[Dataset entries]
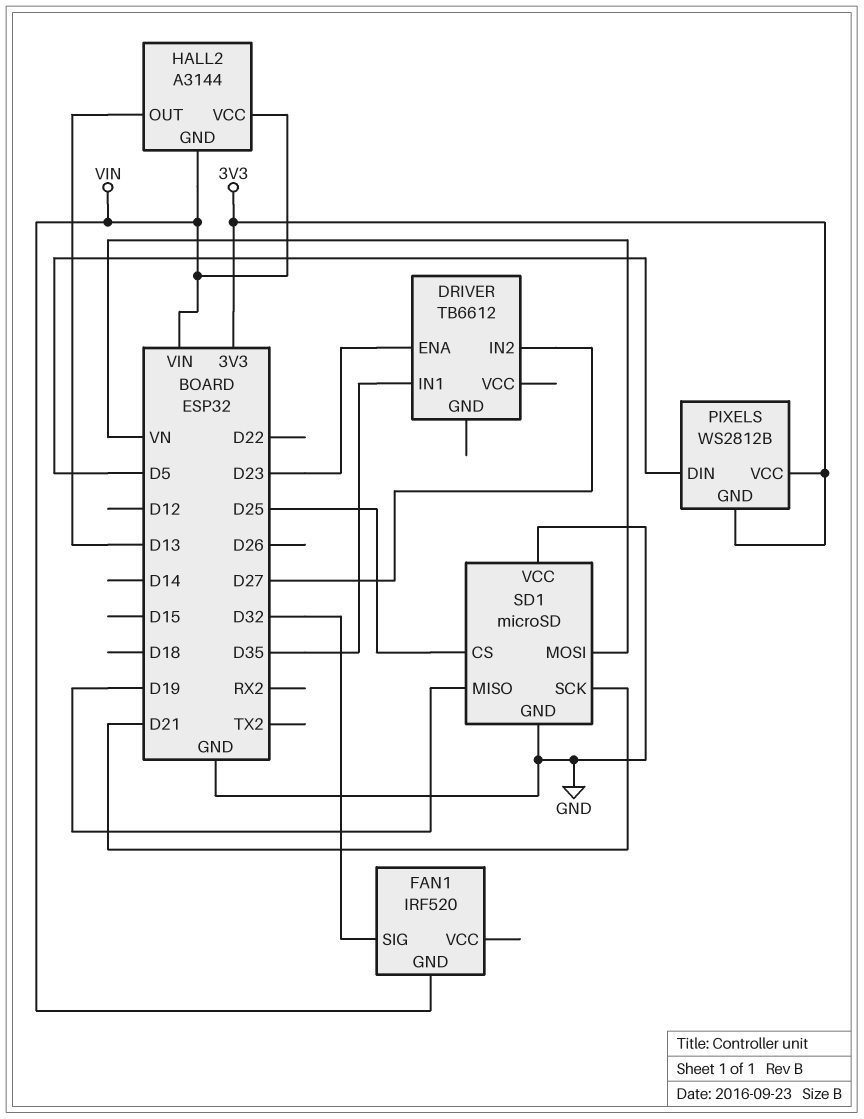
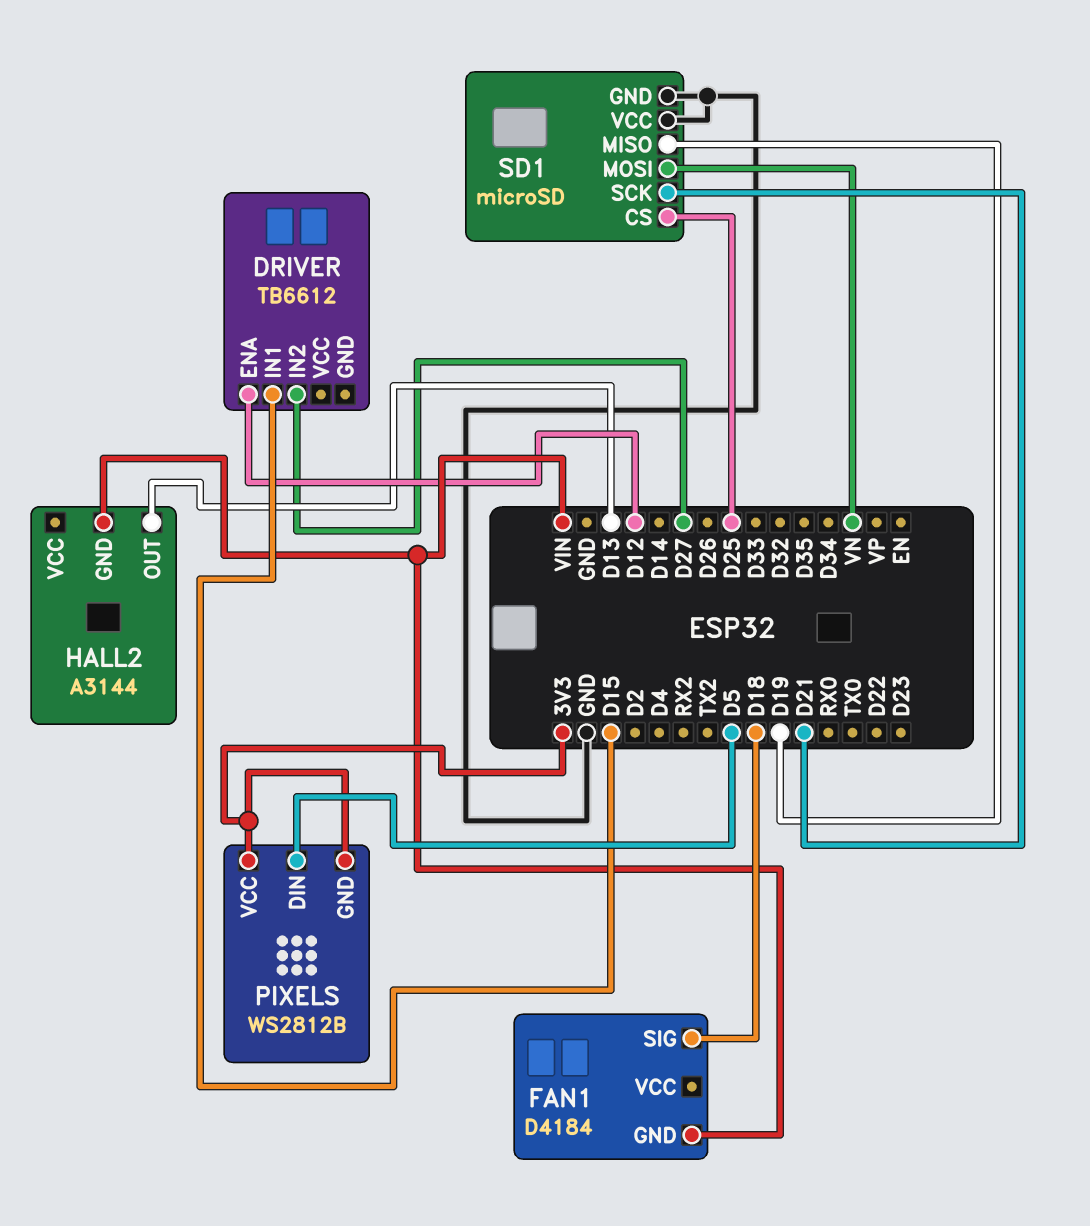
DRIVER pin ENA: D23 -> D12
DRIVER pin IN1: D35 -> D15
FAN1: IRF520 -> D4184
FAN1 pin SIG: D32 -> D18
HALL2 pin VCC: VIN -> none

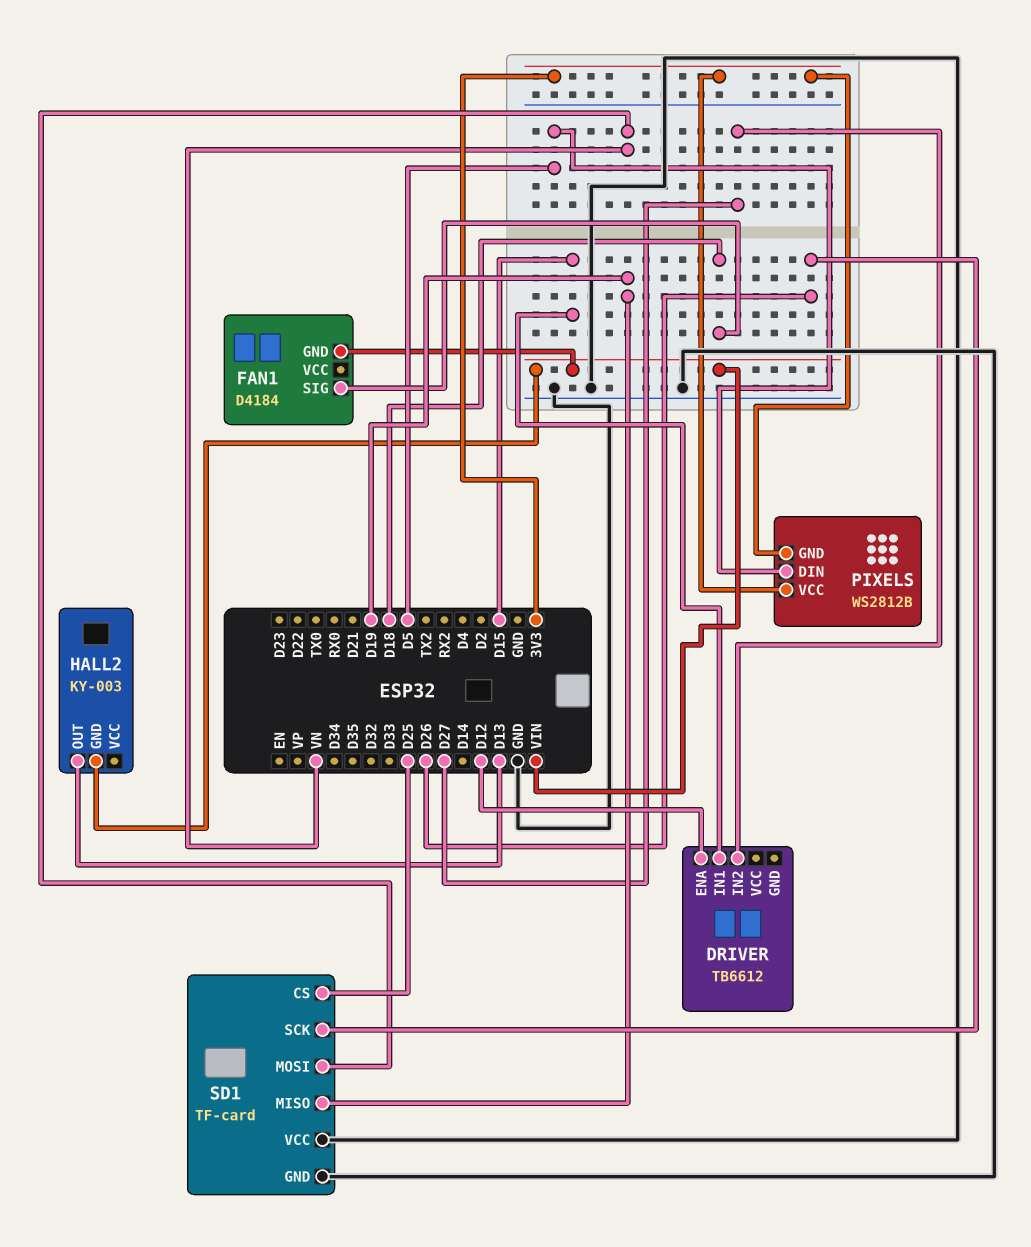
HALL2: A3144 -> KY-003
SD1: microSD -> TF-card
SD1 pin SCK: D21 -> D26

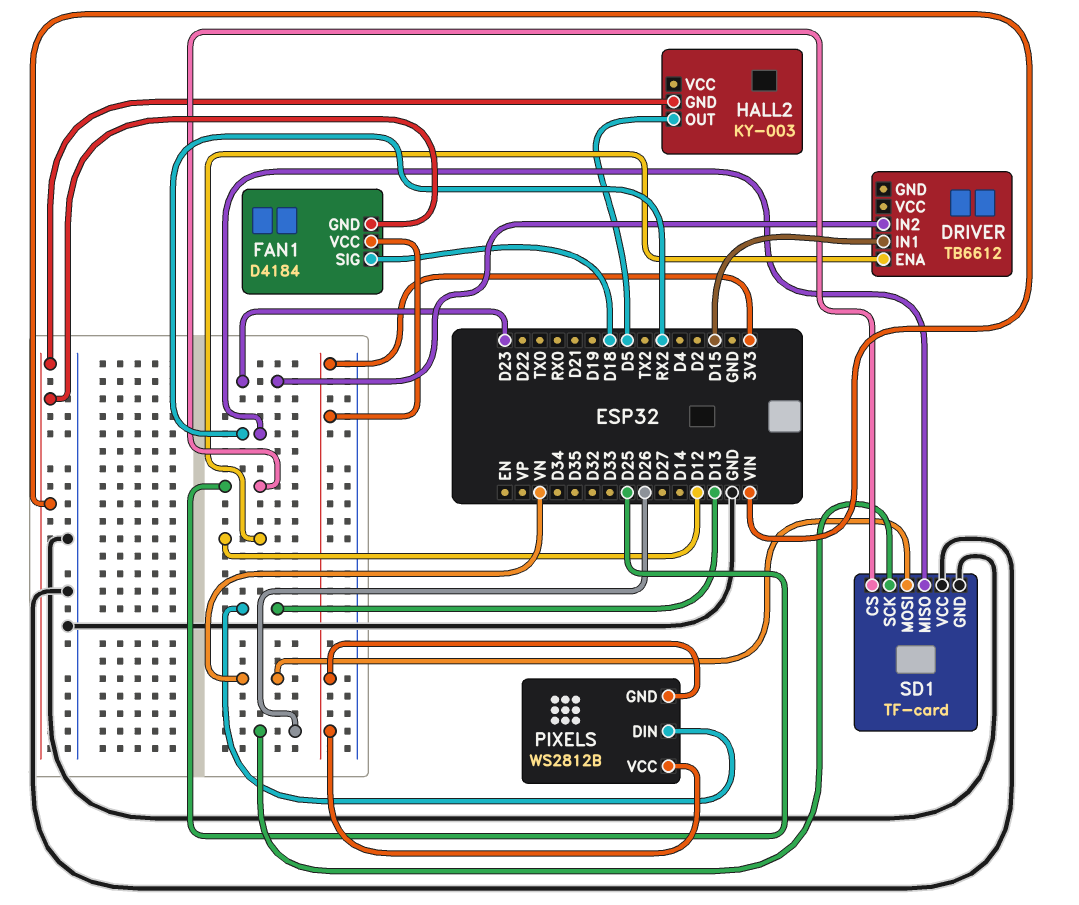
DRIVER pin IN2: D27 -> D23
FAN1 pin VCC: none -> 3V3
HALL2 pin OUT: D13 -> D5
PIXELS pin DIN: D5 -> D13
SD1 pin MISO: D19 -> RX2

TASK TO COMPLETE:
Scan the entries above for the string "DRIVER", and copy every line where it turns up.

YOUR RESPONSE:
DRIVER pin ENA: D23 -> D12
DRIVER pin IN1: D35 -> D15
DRIVER pin IN2: D27 -> D23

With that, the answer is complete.